» DATA FOR REVIEW:
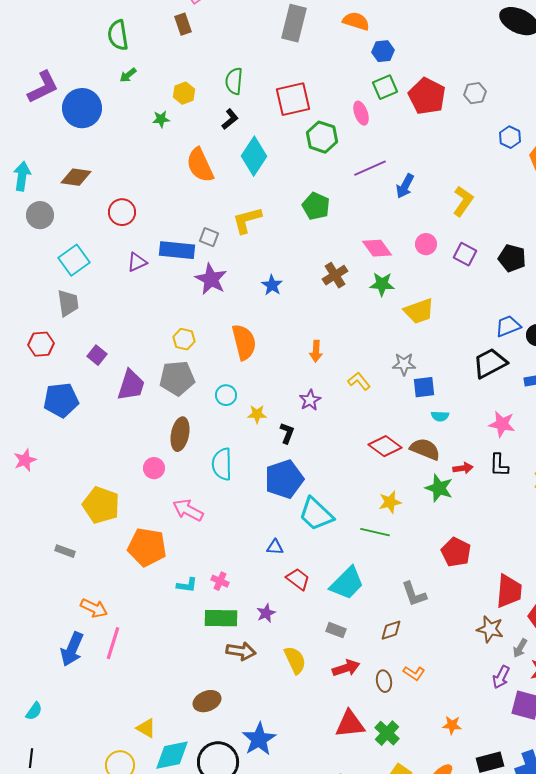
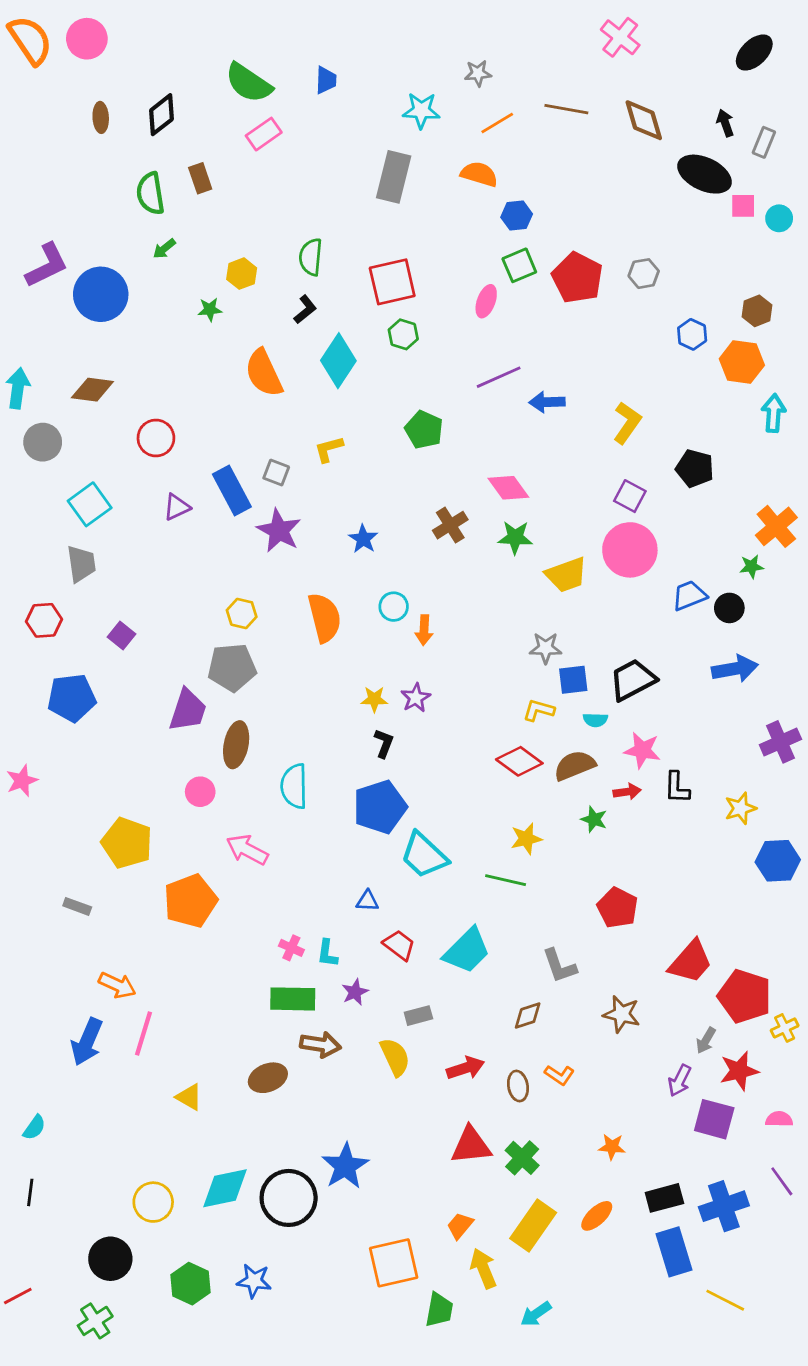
brown rectangle: (183, 24) -> (200, 178), moved
pink ellipse: (361, 113) -> (486, 301), turned 40
green hexagon: (322, 137) -> (403, 334), moved, size x0.7
blue arrow: (405, 186) -> (547, 402), turned 60
yellow L-shape: (247, 220) -> (329, 449), size x0.7
pink circle: (426, 244) -> (630, 550), moved, size x1.8
blue rectangle: (177, 250) -> (232, 491), turned 56
black pentagon: (512, 258) -> (695, 468), moved
black trapezoid: (490, 363) -> (633, 680), moved
yellow L-shape: (359, 381) -> (539, 710), moved, turned -35
purple trapezoid: (131, 385) -> (188, 710), moved
cyan circle: (226, 395) -> (394, 607), moved
yellow star: (257, 414) -> (374, 699), moved
pink star: (502, 424) -> (642, 750), moved
brown semicircle: (425, 449) -> (575, 765), turned -44
green star: (439, 488) -> (594, 819), size x0.7
orange pentagon: (147, 547) -> (190, 901), turned -30
cyan L-shape: (187, 585) -> (327, 953), moved, turned 90
red trapezoid: (509, 591) -> (691, 962), turned 36
brown star: (490, 629) -> (622, 1014), moved
gray rectangle: (336, 630) -> (418, 1016), moved, turned -36
brown ellipse: (207, 701) -> (268, 1078), moved
yellow triangle: (146, 728) -> (189, 1097), moved

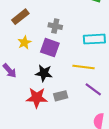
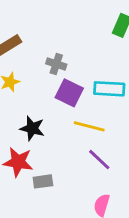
purple square: (50, 48) -> (69, 93), moved
gray rectangle: (61, 96) -> (43, 181), moved

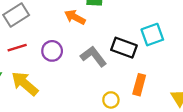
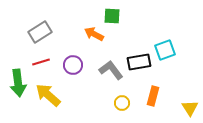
black rectangle: (124, 48) -> (139, 62), turned -30
yellow circle: (111, 100) -> (122, 103), moved

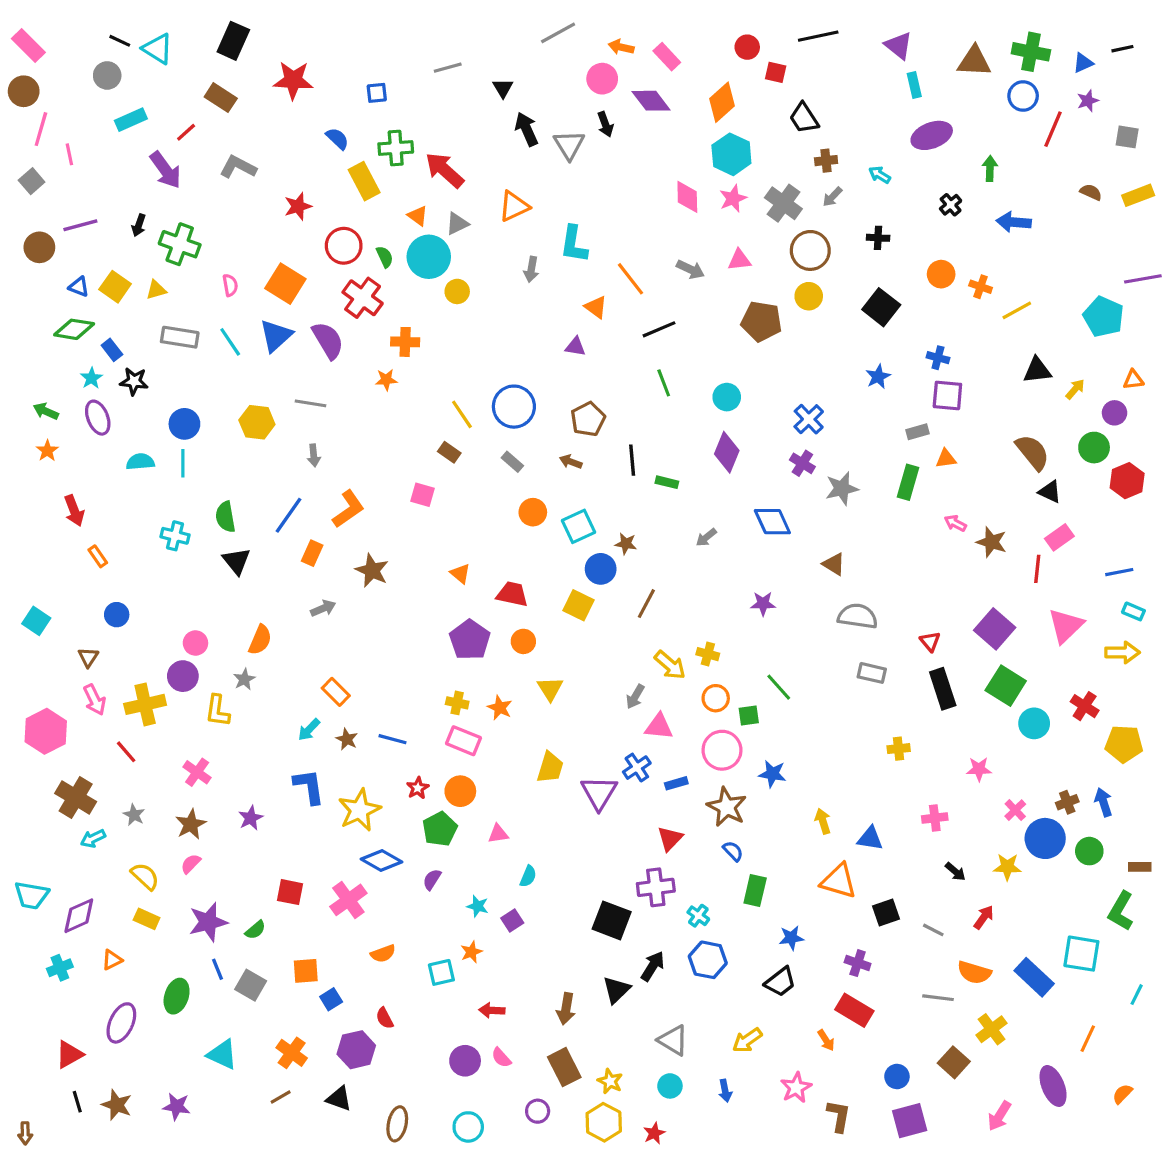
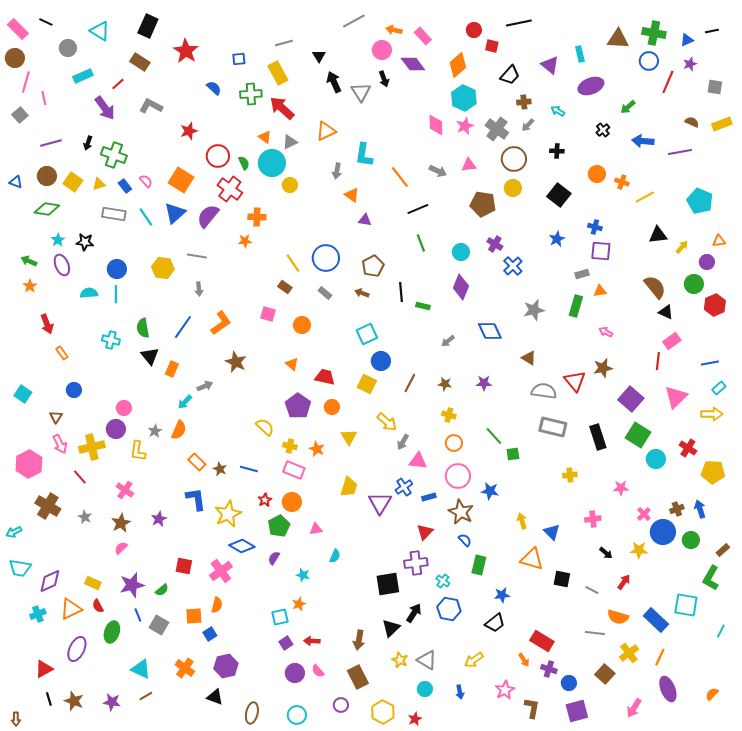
black line: (120, 41) -> (46, 22), moved
purple triangle: (899, 46) -> (550, 65), moved
red star: (293, 80) -> (186, 51), turned 30
black trapezoid: (804, 118) -> (510, 75), turned -105
green arrow: (990, 169) -> (628, 107), turned -133
yellow rectangle: (364, 181) -> (278, 73), moved
brown circle: (39, 247) -> (47, 176), moved
purple line: (1143, 279) -> (680, 152), moved
pink semicircle: (230, 285) -> (146, 181), turned -32
blue triangle: (79, 287) -> (16, 182), moved
orange triangle: (596, 307) -> (352, 195), moved
purple semicircle: (328, 340) -> (208, 216), turned -110
blue rectangle: (112, 350) -> (125, 186), moved
purple cross: (802, 463) -> (495, 244), moved
orange circle: (533, 512) -> (302, 325), moved
brown star: (992, 542) -> (603, 368), moved, turned -30
brown star: (626, 544) -> (445, 384), moved
orange rectangle: (312, 553) -> (172, 369), moved
cyan rectangle: (1133, 611) -> (719, 388), turned -64
orange semicircle: (260, 640) -> (179, 430), moved
red triangle: (930, 641) -> (575, 381), moved, size x1.6
yellow arrow: (670, 665) -> (387, 422), moved
gray rectangle: (872, 673) -> (553, 427), size x1.5
orange rectangle: (336, 692) -> (197, 462), moved
green square: (749, 716) -> (513, 454), moved
cyan arrow: (309, 730) -> (185, 402), moved
cyan arrow: (93, 838) -> (14, 532), moved
blue triangle: (870, 838) -> (552, 532), turned 36
brown rectangle: (1140, 867) -> (723, 550), turned -40
yellow semicircle: (145, 876) -> (265, 427), moved
black square: (886, 913) -> (562, 579), turned 30
purple square: (512, 920) -> (286, 643), moved
black square: (612, 920) -> (388, 584), turned -30
orange semicircle: (383, 954) -> (217, 605), moved, turned -56
orange triangle: (112, 960) -> (71, 609), size x1.6
purple cross: (858, 963) -> (549, 669), moved
red semicircle: (385, 1018) -> (98, 606), moved
orange line: (1088, 1039) -> (660, 657), moved
yellow star: (610, 1081) -> (400, 660), moved
brown line: (281, 1097) -> (146, 696), moved

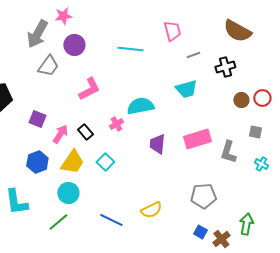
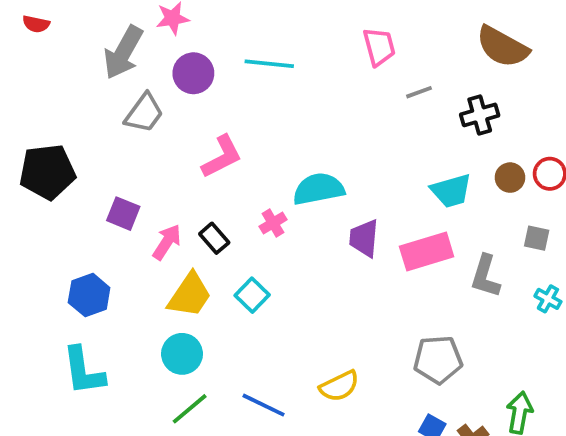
cyan line: (130, 49) -> (269, 64), moved
cyan trapezoid: (186, 89) -> (451, 191), moved
purple trapezoid: (157, 144) -> (364, 238), moved
blue hexagon: (37, 162) -> (89, 295), moved
green line: (58, 222) -> (190, 409), moved

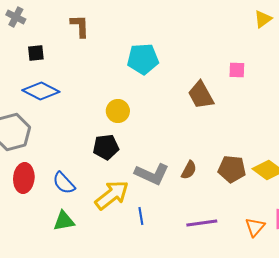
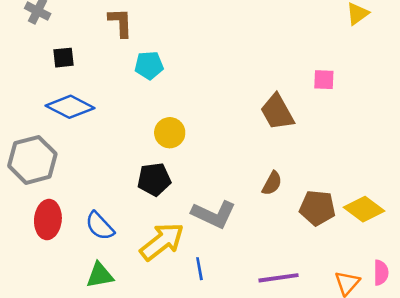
cyan pentagon: (143, 59) -> (149, 65), moved, size x0.7
brown semicircle: (189, 170) -> (272, 183), moved

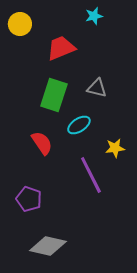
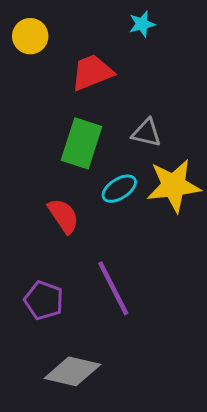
yellow star: (115, 148) -> (174, 186), moved, size x1.8
purple line: (91, 175) -> (113, 288), moved

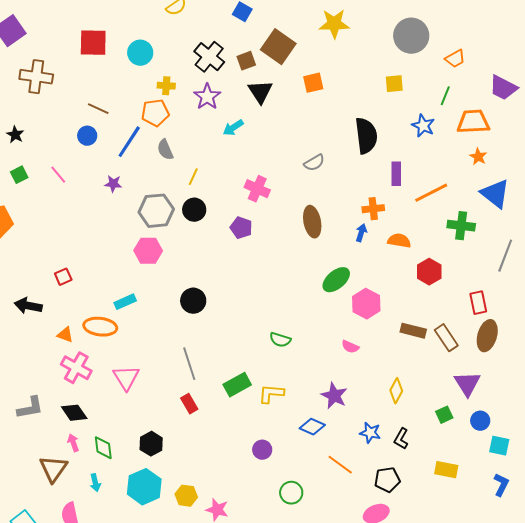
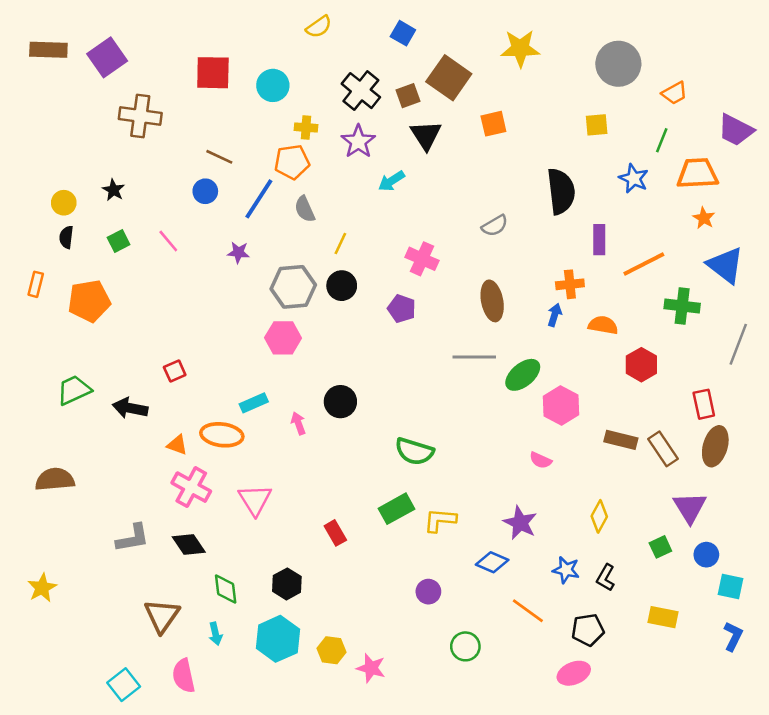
green semicircle: (280, 340) -> (414, 451), moved, size x1.4
gray line: (189, 364) -> (474, 357), moved, turned -72
pink arrow: (73, 443) -> (298, 423), moved

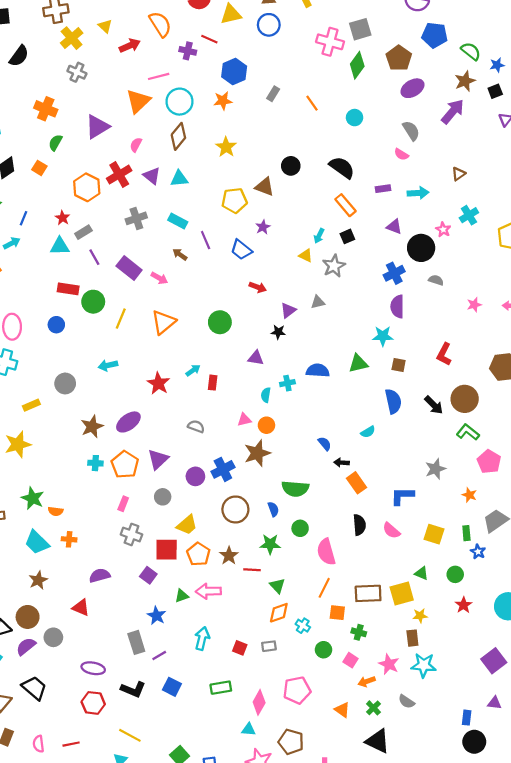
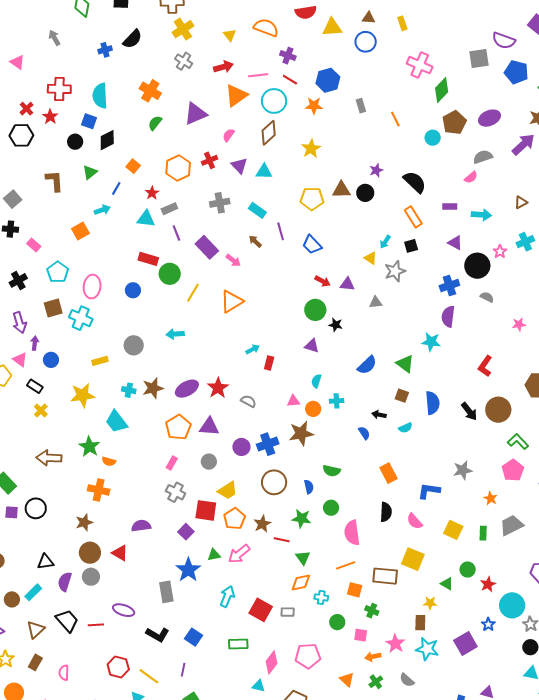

» WHAT THIS TASK INVOLVES: Only the lines from the one containing "green line: (58, 222) -> (190, 409), moved" through the last line of the data above, both included, belong in the reply, each restated exactly and without pictures.

» RESPONSE TO THIS TASK:
green line: (58, 222) -> (190, 409), moved

cyan pentagon: (143, 59) -> (149, 65), moved, size x0.7
brown semicircle: (189, 170) -> (272, 183), moved

yellow star: (115, 148) -> (174, 186), moved, size x1.8
purple line: (91, 175) -> (113, 288), moved

green semicircle: (280, 340) -> (414, 451), moved, size x1.4
gray line: (189, 364) -> (474, 357), moved, turned -72
pink arrow: (73, 443) -> (298, 423), moved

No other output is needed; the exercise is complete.